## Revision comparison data
- - - - - - -

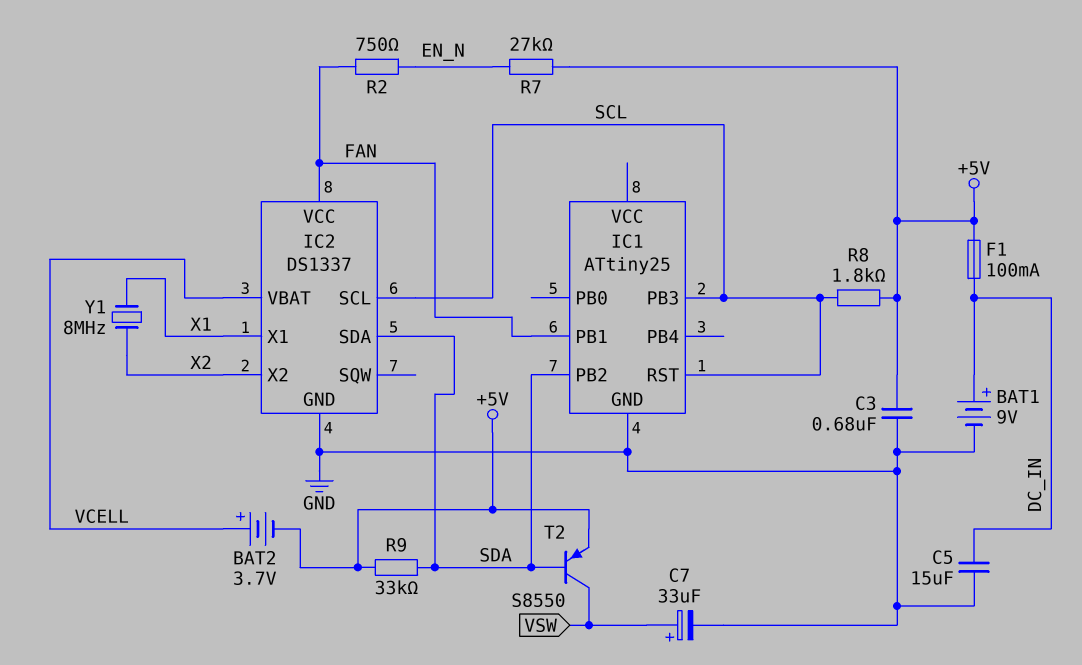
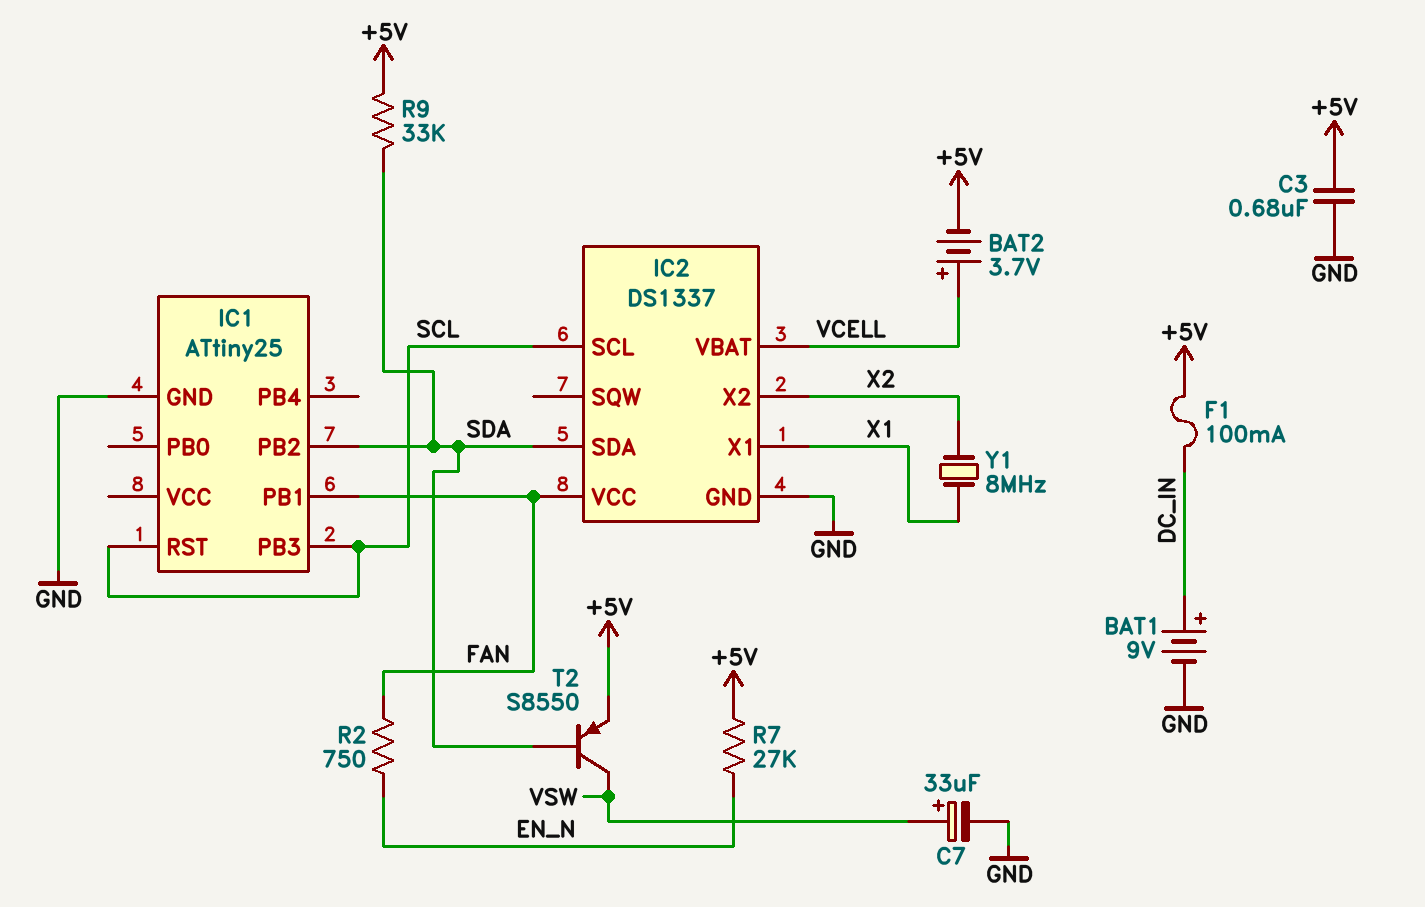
C5: 15uF (DC_IN, GND) -> none
R8: 1.8k (+5V, SCL) -> none

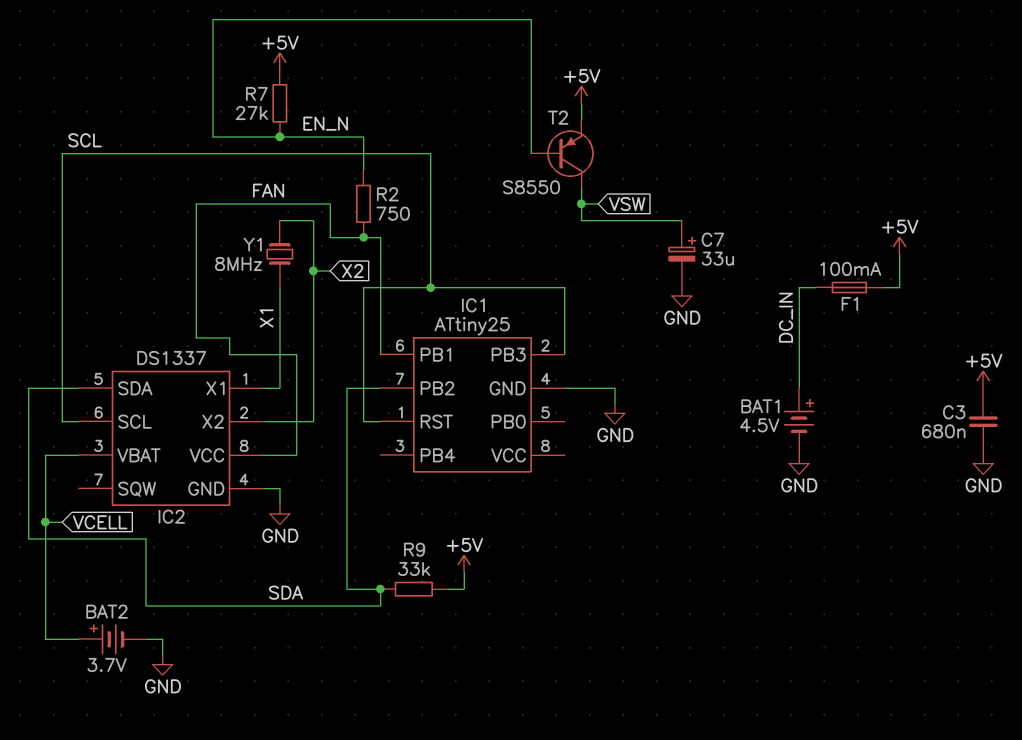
BAT1: 9V (plus DC_IN, minus GND) -> 4.5V (plus DC_IN, minus GND)
BAT2: 3.7V (plus VCELL, minus +5V) -> 3.7V (plus VCELL, minus GND)
T2: PNP S8550 (B SDA, C VSW, E +5V) -> PNP S8550 (B EN_N, C VSW, E +5V)

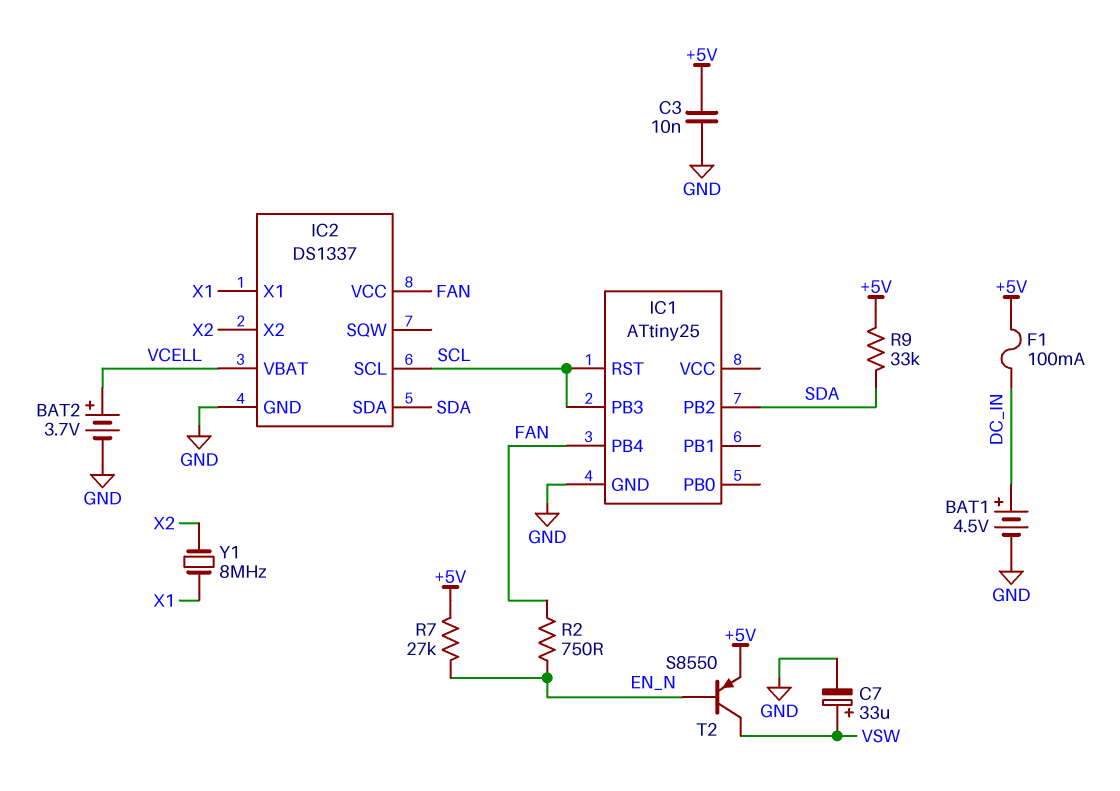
C3: 680nF (+5V, GND) -> 10nF (+5V, GND)
IC1 pin PB1: FAN -> none
IC1 pin PB4: none -> FAN

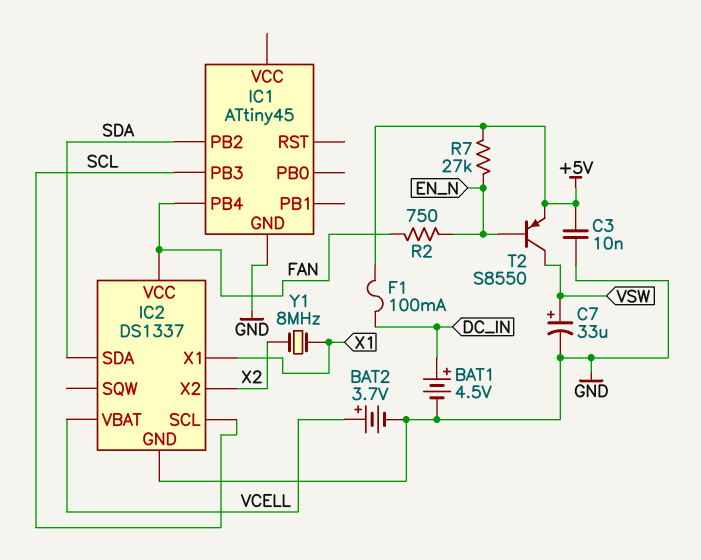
IC1: ATtiny25 -> ATtiny45
IC1 pin RST: SCL -> none
R9: 33k (+5V, SDA) -> none

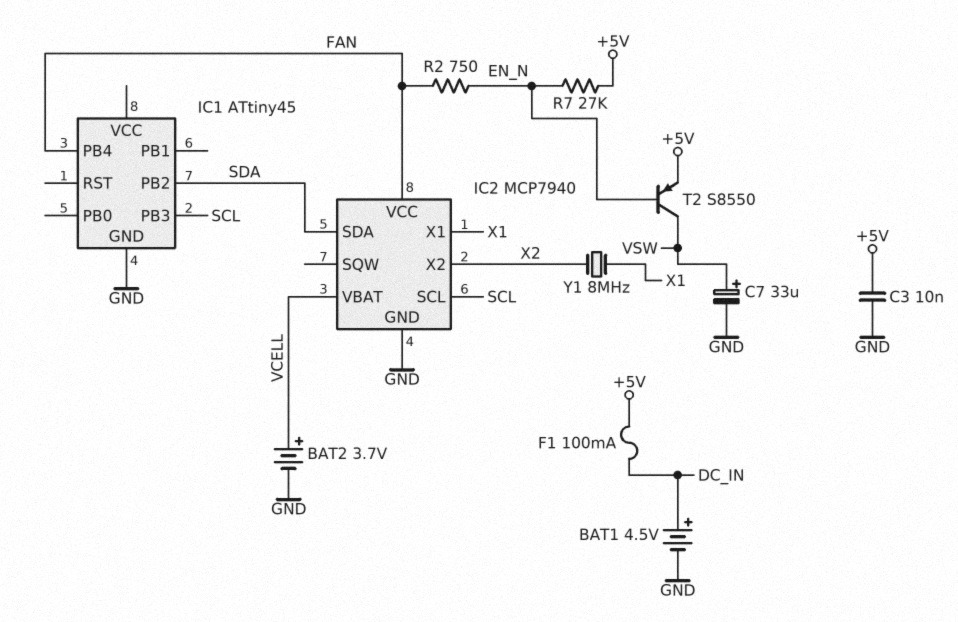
IC2: DS1337 -> MCP7940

- - - - - - -

## PROBLEM DETAILS
When the line containing "T2: PNP S8550" has been located, retype it and each line after it through the end of the records, excluding the pictures and adding nothing else.

## TASK ANSWER
T2: PNP S8550 (B SDA, C VSW, E +5V) -> PNP S8550 (B EN_N, C VSW, E +5V)

C3: 680nF (+5V, GND) -> 10nF (+5V, GND)
IC1 pin PB1: FAN -> none
IC1 pin PB4: none -> FAN

IC1: ATtiny25 -> ATtiny45
IC1 pin RST: SCL -> none
R9: 33k (+5V, SDA) -> none

IC2: DS1337 -> MCP7940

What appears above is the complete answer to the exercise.